(Dataset entries)
◇ ◇ ◇ ◇ ◇

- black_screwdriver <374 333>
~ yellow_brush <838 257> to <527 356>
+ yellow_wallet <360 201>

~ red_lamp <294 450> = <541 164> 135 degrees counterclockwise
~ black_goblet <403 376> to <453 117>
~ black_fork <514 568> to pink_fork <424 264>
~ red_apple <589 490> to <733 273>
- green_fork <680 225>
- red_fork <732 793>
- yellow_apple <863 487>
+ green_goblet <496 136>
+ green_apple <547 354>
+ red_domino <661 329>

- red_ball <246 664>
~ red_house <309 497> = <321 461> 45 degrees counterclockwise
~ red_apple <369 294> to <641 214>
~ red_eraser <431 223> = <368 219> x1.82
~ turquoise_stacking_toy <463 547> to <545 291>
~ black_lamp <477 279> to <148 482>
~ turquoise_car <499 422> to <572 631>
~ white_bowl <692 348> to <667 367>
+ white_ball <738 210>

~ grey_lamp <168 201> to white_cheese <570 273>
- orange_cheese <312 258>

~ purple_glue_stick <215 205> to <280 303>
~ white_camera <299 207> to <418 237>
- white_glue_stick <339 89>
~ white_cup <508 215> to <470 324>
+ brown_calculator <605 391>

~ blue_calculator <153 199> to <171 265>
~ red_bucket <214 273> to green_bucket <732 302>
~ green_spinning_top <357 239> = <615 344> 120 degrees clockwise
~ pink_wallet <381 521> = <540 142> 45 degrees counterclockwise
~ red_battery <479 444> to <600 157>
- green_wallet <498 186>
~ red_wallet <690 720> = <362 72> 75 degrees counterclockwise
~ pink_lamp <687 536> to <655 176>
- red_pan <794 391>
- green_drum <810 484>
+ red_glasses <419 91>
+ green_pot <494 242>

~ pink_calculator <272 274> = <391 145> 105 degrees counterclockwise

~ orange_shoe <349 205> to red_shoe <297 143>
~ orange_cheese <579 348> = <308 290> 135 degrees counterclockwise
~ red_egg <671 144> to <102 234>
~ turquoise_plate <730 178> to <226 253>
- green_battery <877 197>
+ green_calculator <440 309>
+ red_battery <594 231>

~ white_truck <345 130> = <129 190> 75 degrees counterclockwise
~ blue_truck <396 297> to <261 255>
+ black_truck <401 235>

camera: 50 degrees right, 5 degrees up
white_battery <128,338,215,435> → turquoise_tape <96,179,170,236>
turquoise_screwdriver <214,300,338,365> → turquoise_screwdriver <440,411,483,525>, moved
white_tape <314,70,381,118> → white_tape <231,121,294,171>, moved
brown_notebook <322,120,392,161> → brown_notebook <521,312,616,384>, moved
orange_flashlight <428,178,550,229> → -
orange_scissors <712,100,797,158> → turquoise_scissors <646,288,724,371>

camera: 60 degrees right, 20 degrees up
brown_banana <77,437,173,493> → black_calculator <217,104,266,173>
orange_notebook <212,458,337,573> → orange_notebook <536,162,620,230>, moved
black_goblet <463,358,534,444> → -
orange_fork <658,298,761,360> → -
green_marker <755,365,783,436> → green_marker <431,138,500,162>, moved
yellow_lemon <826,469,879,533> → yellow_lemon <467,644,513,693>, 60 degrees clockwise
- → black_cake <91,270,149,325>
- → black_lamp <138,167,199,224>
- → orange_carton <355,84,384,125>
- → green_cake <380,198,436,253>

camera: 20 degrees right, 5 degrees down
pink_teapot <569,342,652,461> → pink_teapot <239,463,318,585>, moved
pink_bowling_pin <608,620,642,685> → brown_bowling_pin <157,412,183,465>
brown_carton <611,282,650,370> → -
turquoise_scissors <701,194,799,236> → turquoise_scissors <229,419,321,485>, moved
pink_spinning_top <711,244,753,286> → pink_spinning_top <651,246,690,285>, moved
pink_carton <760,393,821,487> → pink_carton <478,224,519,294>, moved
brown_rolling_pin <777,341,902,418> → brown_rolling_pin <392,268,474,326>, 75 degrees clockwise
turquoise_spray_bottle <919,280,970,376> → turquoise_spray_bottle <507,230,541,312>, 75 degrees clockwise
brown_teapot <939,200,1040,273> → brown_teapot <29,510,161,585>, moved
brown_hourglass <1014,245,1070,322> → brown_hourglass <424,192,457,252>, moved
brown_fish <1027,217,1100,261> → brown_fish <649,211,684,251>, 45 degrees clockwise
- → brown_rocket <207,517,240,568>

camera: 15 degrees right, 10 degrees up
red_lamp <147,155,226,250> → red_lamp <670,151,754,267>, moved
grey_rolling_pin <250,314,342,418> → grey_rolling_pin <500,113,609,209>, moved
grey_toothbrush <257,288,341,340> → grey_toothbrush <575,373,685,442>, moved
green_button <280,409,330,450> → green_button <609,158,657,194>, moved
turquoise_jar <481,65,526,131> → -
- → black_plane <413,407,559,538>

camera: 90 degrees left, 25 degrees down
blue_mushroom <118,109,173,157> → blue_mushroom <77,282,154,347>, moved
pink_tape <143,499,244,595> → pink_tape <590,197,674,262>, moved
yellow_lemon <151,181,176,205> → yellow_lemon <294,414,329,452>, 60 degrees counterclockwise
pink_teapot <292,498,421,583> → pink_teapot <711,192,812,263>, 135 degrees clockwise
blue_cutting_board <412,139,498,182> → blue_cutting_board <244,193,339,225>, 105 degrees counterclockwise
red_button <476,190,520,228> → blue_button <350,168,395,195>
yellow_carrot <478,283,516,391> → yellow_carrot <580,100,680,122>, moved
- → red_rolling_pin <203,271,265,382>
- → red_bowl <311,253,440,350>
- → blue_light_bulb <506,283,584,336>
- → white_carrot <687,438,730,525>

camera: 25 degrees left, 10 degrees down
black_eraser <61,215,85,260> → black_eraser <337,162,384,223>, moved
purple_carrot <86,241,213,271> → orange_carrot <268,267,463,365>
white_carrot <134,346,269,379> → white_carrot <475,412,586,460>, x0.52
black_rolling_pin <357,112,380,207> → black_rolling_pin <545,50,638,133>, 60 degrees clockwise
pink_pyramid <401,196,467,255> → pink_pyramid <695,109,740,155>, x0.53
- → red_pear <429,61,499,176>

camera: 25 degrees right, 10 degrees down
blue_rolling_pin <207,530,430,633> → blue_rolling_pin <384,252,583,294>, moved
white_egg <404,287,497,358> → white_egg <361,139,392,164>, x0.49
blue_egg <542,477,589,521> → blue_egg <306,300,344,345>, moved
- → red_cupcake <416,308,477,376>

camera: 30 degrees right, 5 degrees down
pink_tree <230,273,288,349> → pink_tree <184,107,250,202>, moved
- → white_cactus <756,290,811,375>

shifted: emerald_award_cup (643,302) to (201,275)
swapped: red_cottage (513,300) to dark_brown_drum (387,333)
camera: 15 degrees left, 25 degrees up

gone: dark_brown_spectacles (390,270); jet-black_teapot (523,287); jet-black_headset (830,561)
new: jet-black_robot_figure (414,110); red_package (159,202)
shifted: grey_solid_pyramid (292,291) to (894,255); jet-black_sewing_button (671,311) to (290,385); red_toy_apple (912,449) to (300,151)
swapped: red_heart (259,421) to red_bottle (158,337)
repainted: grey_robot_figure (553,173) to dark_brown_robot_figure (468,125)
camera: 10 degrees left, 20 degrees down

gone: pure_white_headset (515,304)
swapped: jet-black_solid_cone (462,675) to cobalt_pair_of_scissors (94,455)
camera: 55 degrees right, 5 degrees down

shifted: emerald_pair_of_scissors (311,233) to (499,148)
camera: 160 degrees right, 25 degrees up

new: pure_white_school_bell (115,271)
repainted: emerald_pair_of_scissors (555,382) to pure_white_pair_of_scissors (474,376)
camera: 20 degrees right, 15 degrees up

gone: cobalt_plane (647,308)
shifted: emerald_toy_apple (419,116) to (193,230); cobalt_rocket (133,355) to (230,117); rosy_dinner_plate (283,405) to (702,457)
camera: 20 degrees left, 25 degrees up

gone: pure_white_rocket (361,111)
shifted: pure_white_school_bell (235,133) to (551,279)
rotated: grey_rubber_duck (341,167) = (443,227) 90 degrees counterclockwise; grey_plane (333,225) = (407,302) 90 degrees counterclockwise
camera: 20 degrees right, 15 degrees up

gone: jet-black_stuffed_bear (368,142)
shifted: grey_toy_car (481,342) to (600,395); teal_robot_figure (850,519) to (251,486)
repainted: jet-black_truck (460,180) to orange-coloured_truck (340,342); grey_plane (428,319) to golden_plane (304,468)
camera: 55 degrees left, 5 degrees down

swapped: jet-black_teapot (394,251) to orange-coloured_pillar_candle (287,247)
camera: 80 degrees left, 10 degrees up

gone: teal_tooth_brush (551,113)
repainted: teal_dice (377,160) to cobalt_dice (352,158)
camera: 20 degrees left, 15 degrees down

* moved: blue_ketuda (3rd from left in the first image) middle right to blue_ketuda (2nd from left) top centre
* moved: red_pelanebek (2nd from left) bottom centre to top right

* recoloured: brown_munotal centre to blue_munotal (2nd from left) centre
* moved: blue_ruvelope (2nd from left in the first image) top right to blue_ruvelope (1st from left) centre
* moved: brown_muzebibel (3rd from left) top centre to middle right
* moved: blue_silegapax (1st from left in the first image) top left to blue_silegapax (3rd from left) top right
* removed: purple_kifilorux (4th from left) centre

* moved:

◇ ◇ ◇ ◇ ◇

(PROBLEM TO SOLVE) Transcribe the lines above between the line holding "white_battery <128,338,215,435> →" and the line holding "orange_flashlight <428,178,550,229> →", inclusive, exactly as they stand and with nothing added.

(ANSWER TO THE EXERCISE)
white_battery <128,338,215,435> → turquoise_tape <96,179,170,236>
turquoise_screwdriver <214,300,338,365> → turquoise_screwdriver <440,411,483,525>, moved
white_tape <314,70,381,118> → white_tape <231,121,294,171>, moved
brown_notebook <322,120,392,161> → brown_notebook <521,312,616,384>, moved
orange_flashlight <428,178,550,229> → -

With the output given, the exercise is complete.